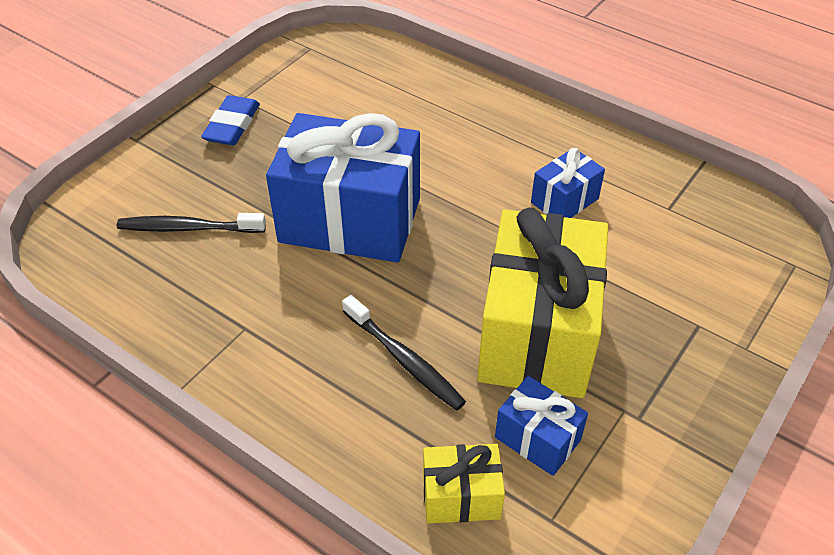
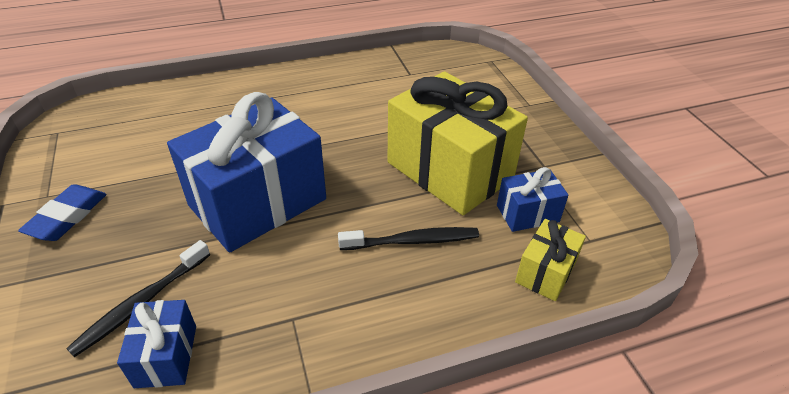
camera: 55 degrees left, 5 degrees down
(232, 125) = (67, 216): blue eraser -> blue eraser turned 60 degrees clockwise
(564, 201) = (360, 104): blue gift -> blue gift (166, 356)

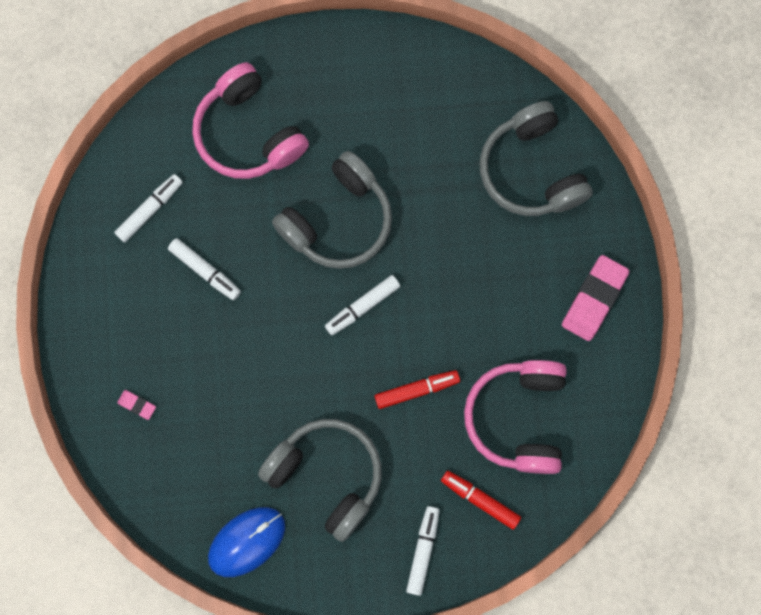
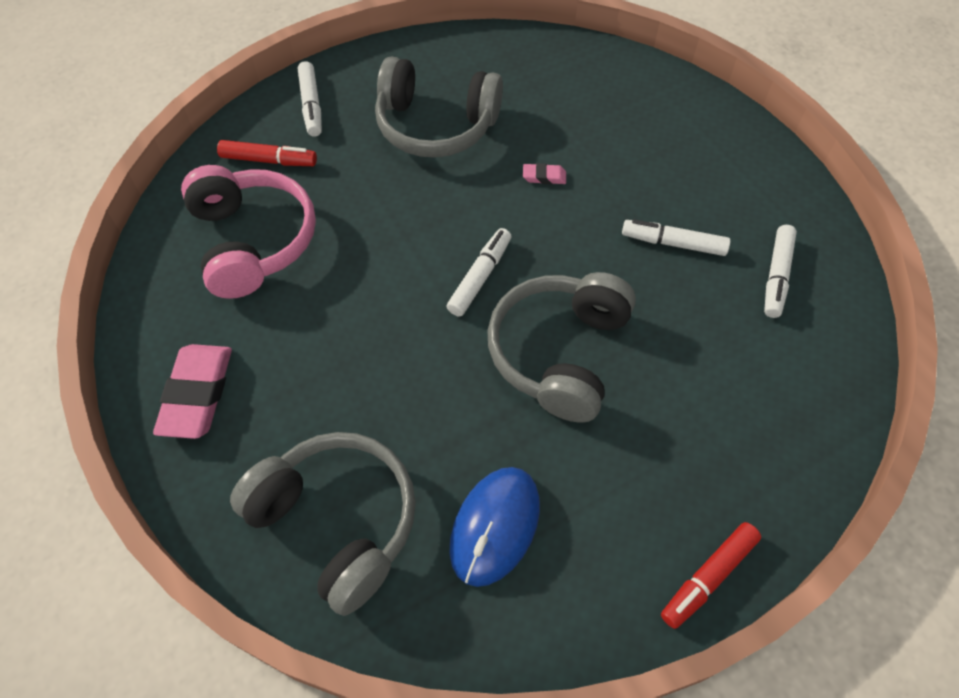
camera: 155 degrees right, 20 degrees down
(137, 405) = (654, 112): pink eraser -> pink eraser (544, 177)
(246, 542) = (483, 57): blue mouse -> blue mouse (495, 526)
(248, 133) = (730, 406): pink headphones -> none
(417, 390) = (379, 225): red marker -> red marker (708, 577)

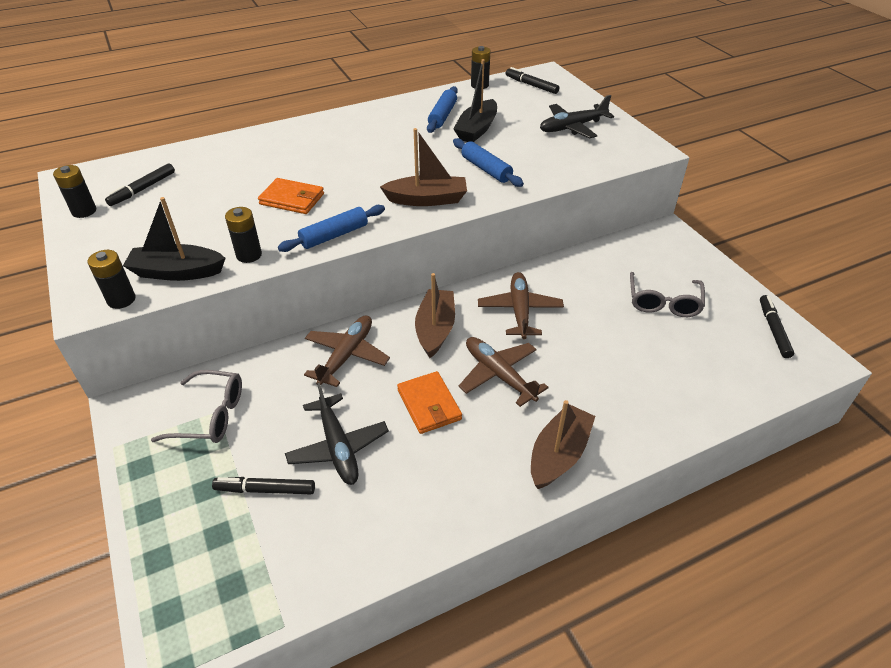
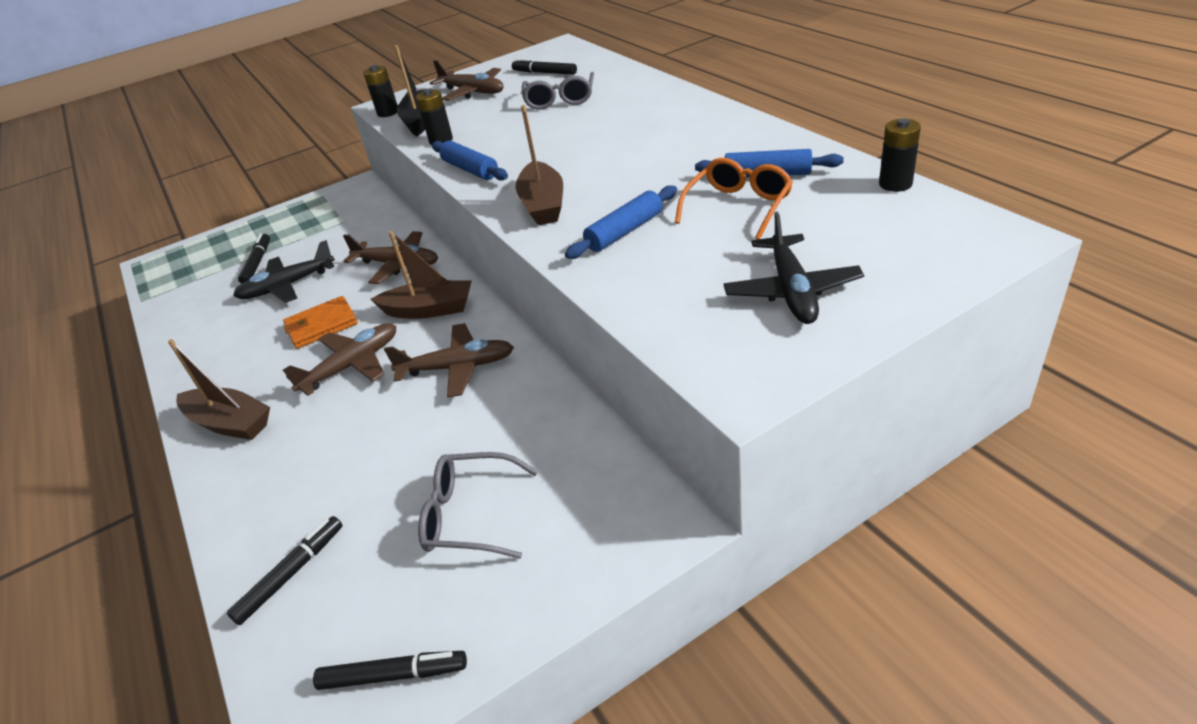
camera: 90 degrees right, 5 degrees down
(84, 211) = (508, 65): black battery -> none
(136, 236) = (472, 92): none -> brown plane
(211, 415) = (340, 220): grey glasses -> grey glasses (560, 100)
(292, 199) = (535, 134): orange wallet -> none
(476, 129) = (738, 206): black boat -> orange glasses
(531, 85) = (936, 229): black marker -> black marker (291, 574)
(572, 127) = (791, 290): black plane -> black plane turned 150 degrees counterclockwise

::::

Work to complete — Starting at the line that contains "(246, 542) = (483, 57): blue", write out every line through the end of the entries, both ends included, without any pictures.

Result of the exercise —
(246, 542) = (483, 57): blue mouse -> blue mouse (495, 526)
(248, 133) = (730, 406): pink headphones -> none
(417, 390) = (379, 225): red marker -> red marker (708, 577)

camera: 90 degrees right, 5 degrees down
(84, 211) = (508, 65): black battery -> none
(136, 236) = (472, 92): none -> brown plane
(211, 415) = (340, 220): grey glasses -> grey glasses (560, 100)
(292, 199) = (535, 134): orange wallet -> none
(476, 129) = (738, 206): black boat -> orange glasses
(531, 85) = (936, 229): black marker -> black marker (291, 574)
(572, 127) = (791, 290): black plane -> black plane turned 150 degrees counterclockwise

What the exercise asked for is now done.